(Object tracking records)
☆ ☆ ☆ ☆
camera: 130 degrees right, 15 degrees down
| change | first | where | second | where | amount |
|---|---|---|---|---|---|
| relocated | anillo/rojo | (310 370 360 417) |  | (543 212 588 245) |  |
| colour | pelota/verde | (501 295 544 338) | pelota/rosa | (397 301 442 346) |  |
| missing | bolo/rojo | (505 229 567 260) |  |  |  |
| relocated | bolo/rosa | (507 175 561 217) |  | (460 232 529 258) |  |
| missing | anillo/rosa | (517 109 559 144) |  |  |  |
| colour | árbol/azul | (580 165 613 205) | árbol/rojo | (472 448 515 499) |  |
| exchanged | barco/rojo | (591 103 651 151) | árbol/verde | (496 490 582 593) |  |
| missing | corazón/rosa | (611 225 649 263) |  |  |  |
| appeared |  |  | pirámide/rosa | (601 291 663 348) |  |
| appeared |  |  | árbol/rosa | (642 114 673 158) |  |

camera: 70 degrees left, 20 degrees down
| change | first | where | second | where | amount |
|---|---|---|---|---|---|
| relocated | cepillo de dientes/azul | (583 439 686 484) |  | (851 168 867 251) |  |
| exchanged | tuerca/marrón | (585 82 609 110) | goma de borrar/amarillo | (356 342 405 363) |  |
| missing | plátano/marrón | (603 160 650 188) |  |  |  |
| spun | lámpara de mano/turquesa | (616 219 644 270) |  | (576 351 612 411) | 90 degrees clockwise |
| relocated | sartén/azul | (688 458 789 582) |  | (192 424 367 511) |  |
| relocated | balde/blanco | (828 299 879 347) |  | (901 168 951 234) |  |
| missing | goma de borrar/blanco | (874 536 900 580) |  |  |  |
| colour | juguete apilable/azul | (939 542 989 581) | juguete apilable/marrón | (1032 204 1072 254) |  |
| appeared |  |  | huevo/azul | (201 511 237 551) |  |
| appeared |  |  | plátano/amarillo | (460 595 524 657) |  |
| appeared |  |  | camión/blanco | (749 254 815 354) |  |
☆ ☆ ☆ ☆
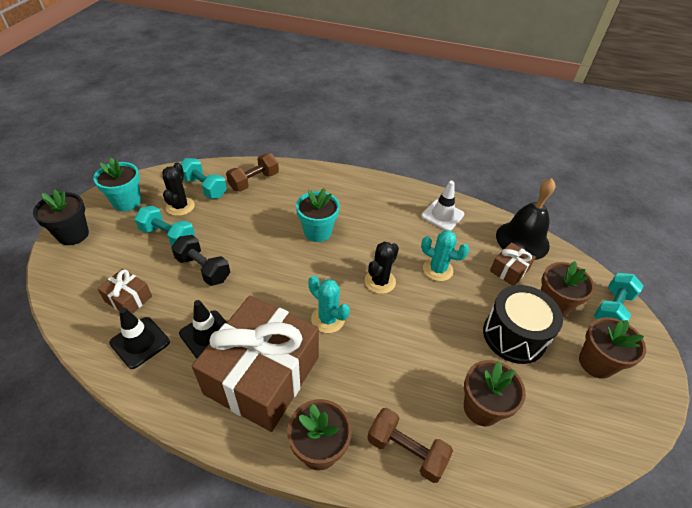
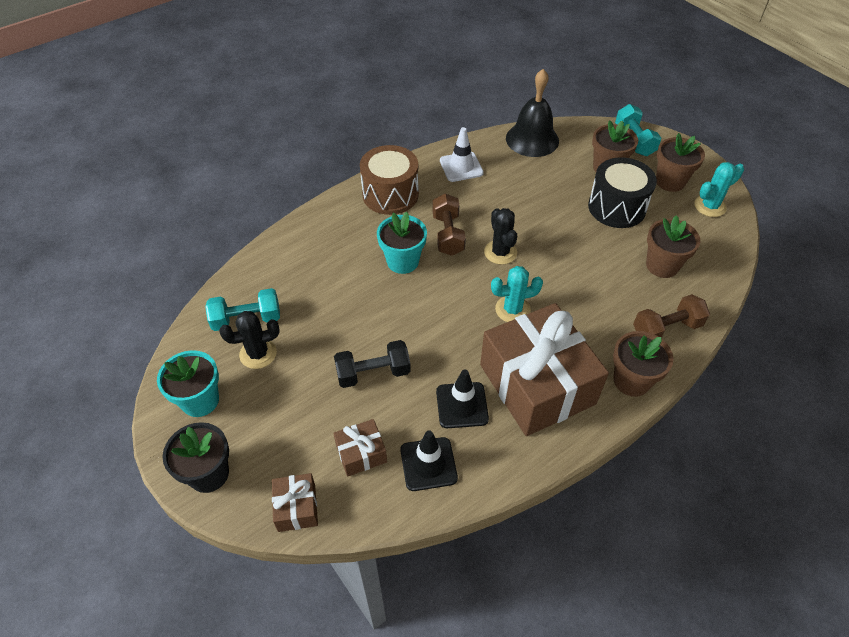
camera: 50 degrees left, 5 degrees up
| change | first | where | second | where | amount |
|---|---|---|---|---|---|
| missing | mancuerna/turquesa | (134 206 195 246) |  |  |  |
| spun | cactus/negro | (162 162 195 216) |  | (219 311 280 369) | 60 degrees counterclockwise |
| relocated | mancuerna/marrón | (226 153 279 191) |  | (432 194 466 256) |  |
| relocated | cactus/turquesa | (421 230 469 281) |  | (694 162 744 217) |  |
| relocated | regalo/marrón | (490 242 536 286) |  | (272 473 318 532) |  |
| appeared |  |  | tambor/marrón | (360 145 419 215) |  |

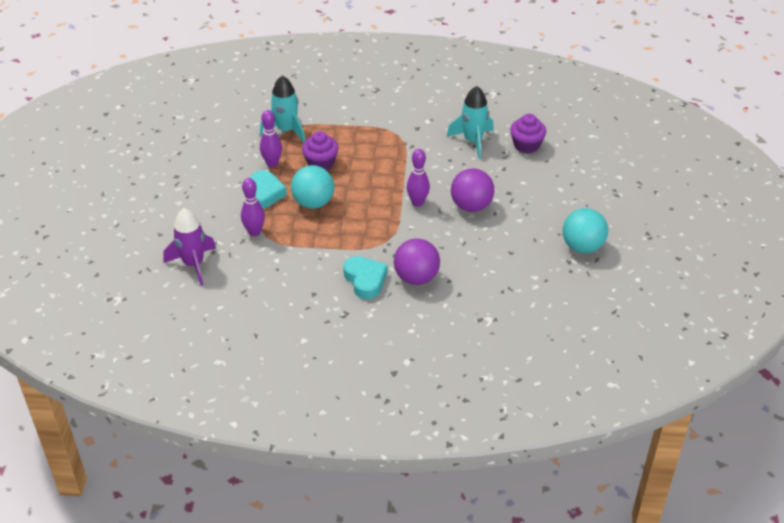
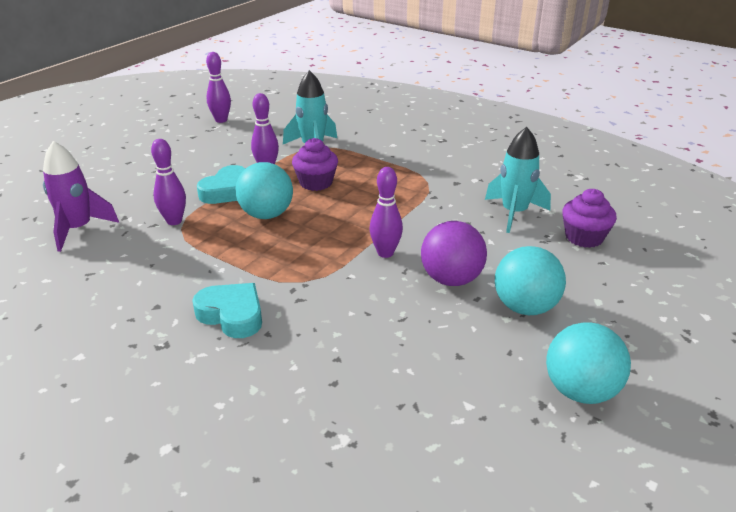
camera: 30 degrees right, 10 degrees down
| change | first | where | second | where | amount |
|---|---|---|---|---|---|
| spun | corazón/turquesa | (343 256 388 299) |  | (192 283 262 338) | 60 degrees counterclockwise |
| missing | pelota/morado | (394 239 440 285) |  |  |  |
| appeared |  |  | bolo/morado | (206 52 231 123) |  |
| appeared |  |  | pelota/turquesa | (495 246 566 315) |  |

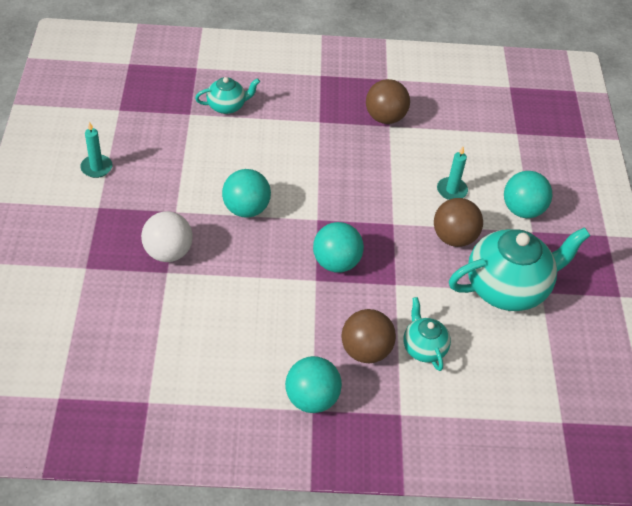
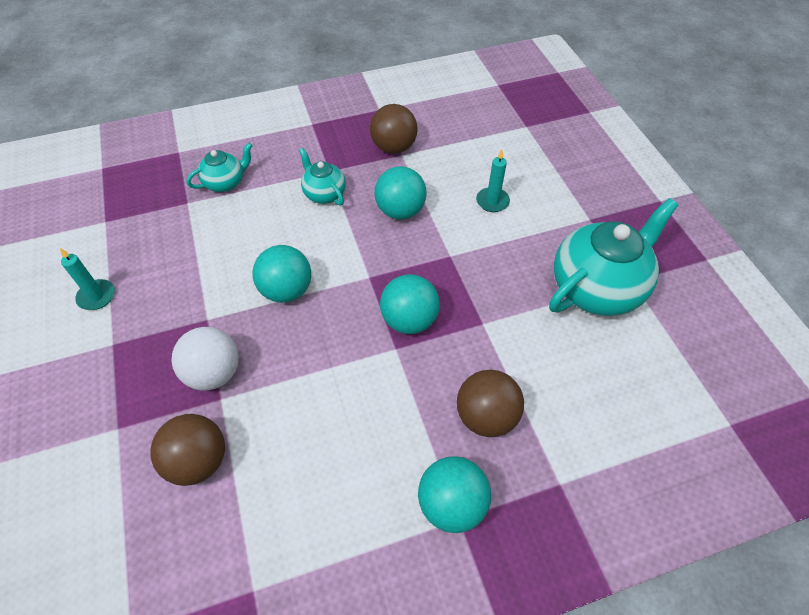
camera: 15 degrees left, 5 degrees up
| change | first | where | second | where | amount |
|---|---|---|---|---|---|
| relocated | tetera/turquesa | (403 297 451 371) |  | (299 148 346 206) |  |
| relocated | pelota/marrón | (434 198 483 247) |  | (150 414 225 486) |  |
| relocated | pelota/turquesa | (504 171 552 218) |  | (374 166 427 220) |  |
☆ ☆ ☆ ☆
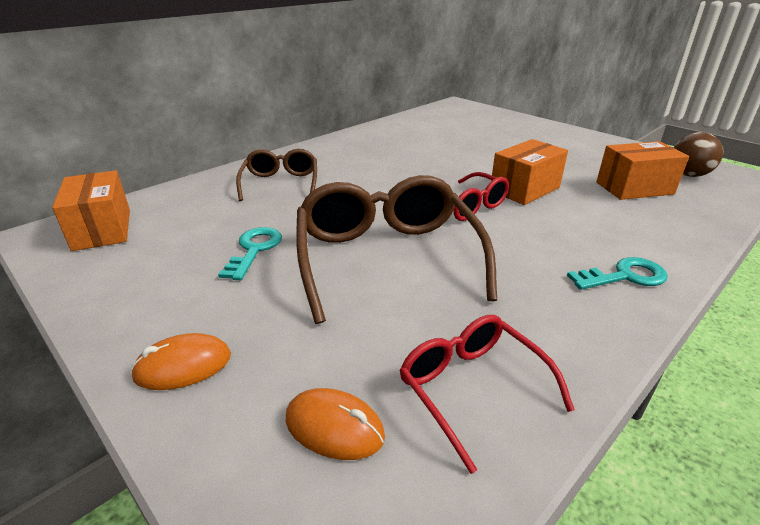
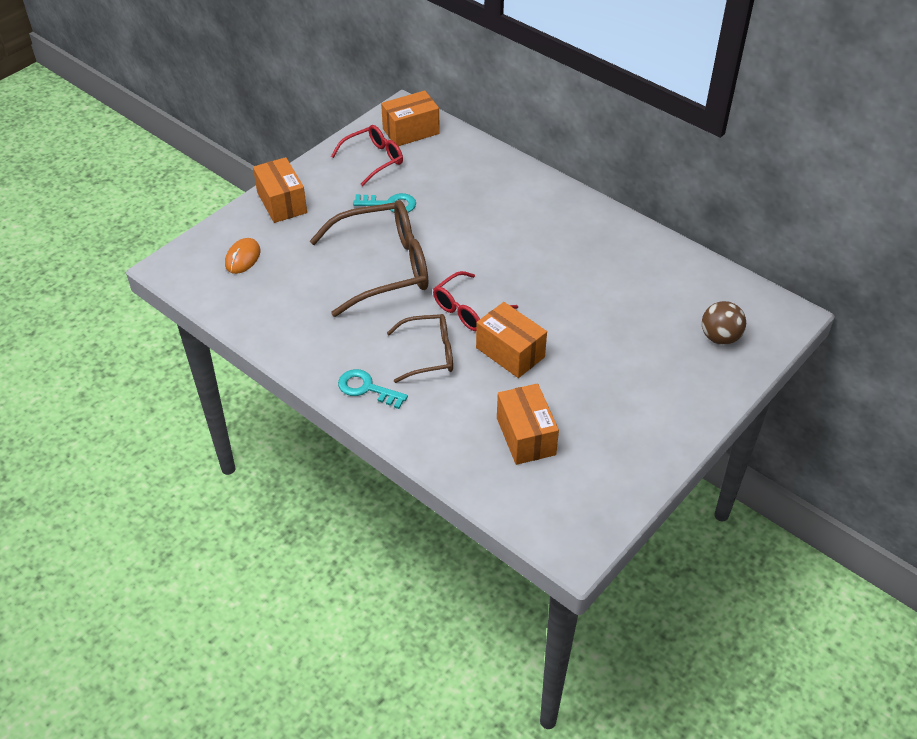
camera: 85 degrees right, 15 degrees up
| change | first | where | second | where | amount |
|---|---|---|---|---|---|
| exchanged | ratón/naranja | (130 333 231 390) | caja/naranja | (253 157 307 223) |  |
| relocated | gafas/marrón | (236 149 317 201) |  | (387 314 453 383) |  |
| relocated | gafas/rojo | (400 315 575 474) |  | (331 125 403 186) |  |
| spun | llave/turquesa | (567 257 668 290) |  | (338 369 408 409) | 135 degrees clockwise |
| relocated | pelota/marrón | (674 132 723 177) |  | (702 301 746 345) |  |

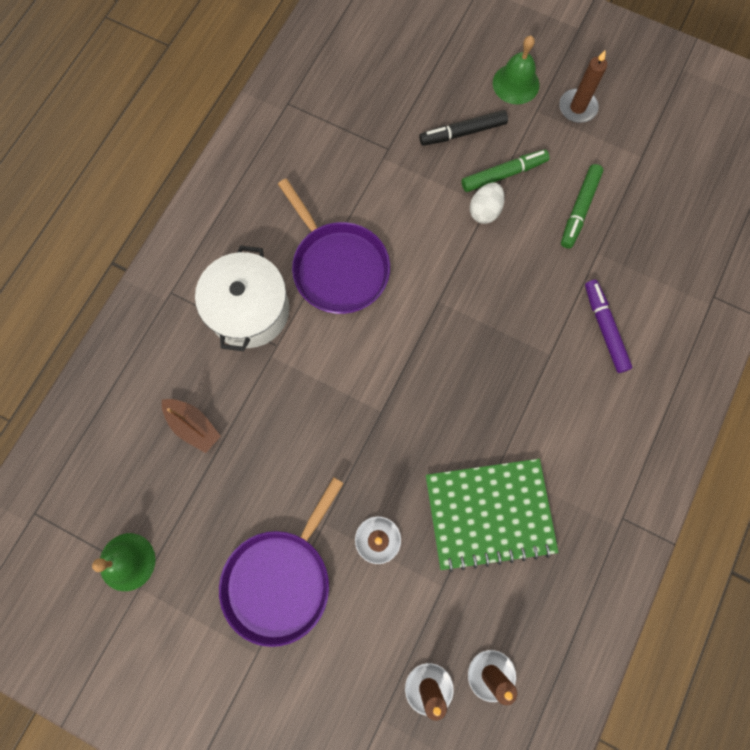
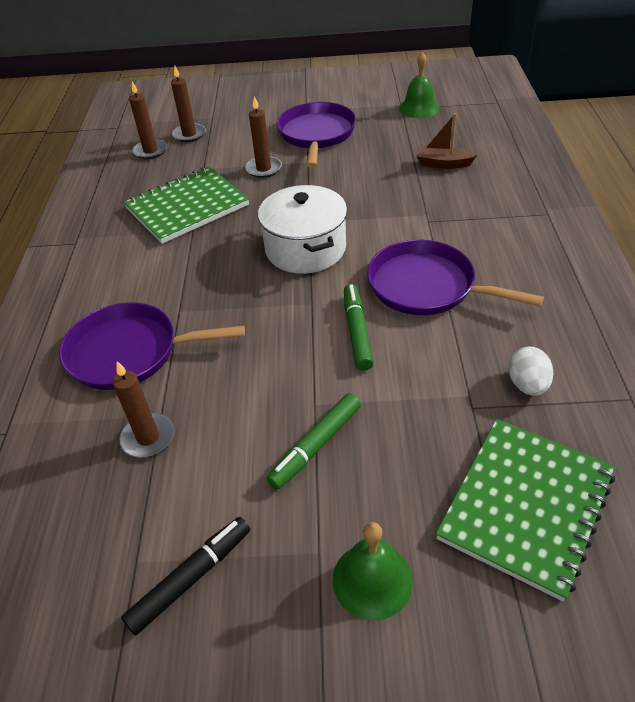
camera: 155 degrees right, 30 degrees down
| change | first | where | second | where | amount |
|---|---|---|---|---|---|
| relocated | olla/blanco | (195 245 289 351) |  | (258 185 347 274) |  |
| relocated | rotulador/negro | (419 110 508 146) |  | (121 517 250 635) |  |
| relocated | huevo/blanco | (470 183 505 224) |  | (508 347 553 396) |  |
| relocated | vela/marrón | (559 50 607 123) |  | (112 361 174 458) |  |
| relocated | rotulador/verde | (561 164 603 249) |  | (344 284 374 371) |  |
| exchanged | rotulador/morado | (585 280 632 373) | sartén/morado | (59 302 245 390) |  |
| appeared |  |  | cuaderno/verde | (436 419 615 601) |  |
☆ ☆ ☆ ☆
* GOAL OF THE EXERCISE: All lines in the records with the string "anillo" should be copied out.

* WRITTEN REPLY:
| relocated | anillo/rojo | (310 370 360 417) |  | (543 212 588 245) |  |
| missing | anillo/rosa | (517 109 559 144) |  |  |  |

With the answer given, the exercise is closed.